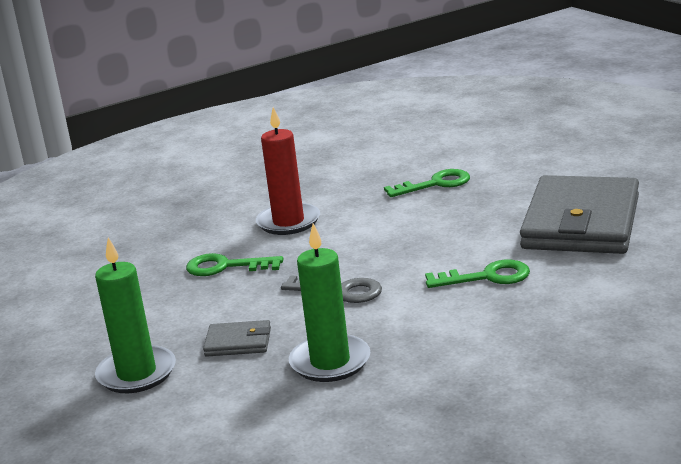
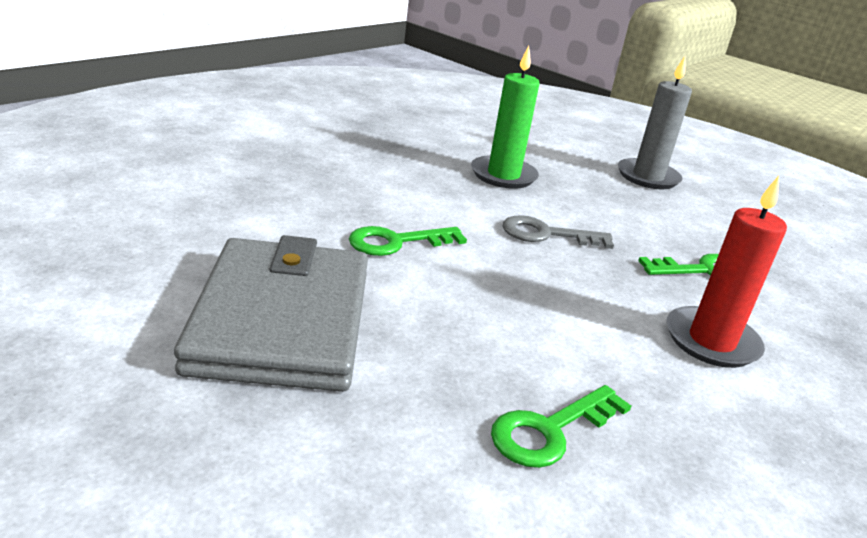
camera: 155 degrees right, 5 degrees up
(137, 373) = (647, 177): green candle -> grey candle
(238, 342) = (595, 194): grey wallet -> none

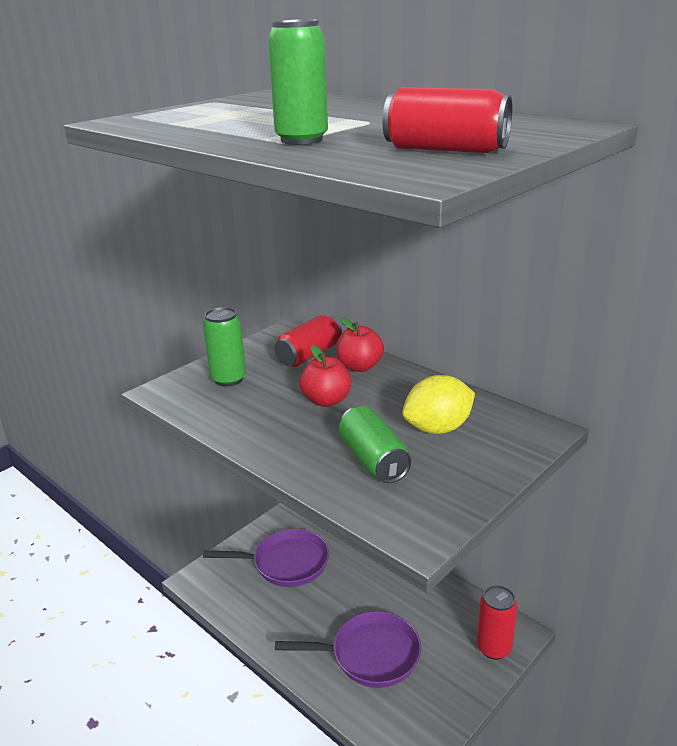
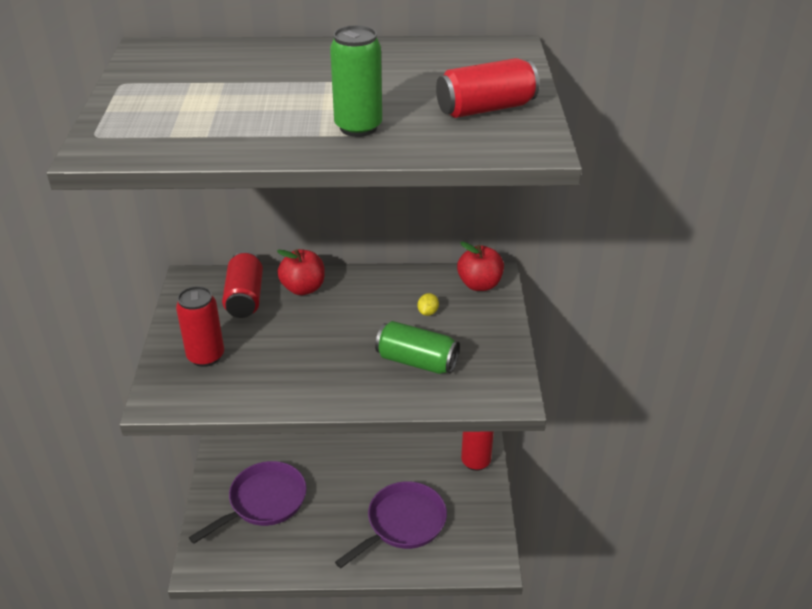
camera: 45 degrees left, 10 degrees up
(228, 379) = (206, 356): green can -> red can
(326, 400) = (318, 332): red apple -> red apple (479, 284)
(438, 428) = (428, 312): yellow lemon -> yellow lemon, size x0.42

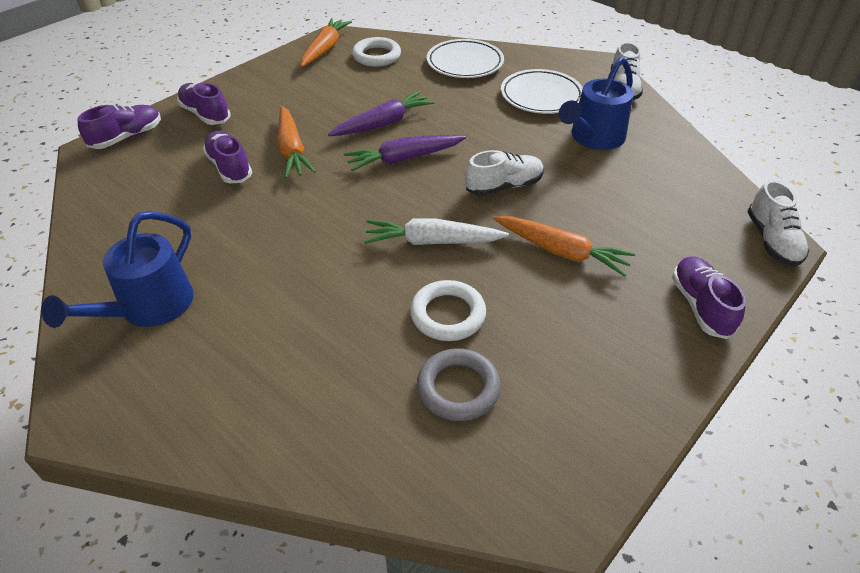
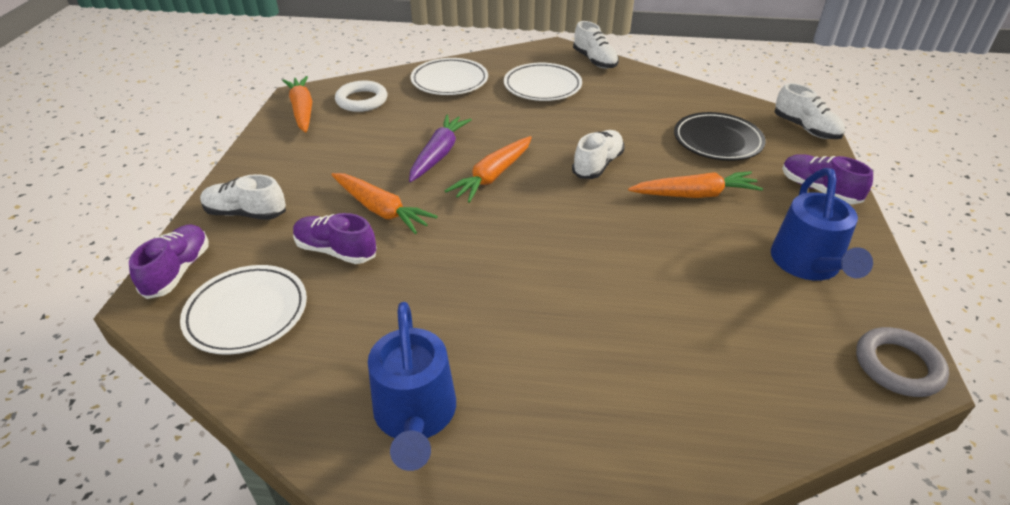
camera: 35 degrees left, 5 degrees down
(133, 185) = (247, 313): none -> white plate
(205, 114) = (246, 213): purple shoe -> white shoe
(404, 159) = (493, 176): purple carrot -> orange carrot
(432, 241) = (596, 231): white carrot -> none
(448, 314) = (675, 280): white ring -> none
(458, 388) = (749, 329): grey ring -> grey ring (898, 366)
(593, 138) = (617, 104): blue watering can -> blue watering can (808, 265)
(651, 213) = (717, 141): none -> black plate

## Exercise
The reply must hold every line above exactly as written and none of the pictures.

## The completed task
camera: 155 degrees right, 5 degrees up
(137, 373) = (647, 177): green candle -> grey candle
(238, 342) = (595, 194): grey wallet -> none

camera: 45 degrees left, 10 degrees up
(228, 379) = (206, 356): green can -> red can
(326, 400) = (318, 332): red apple -> red apple (479, 284)
(438, 428) = (428, 312): yellow lemon -> yellow lemon, size x0.42

camera: 35 degrees left, 5 degrees down
(133, 185) = (247, 313): none -> white plate
(205, 114) = (246, 213): purple shoe -> white shoe
(404, 159) = (493, 176): purple carrot -> orange carrot
(432, 241) = (596, 231): white carrot -> none
(448, 314) = (675, 280): white ring -> none
(458, 388) = (749, 329): grey ring -> grey ring (898, 366)
(593, 138) = (617, 104): blue watering can -> blue watering can (808, 265)
(651, 213) = (717, 141): none -> black plate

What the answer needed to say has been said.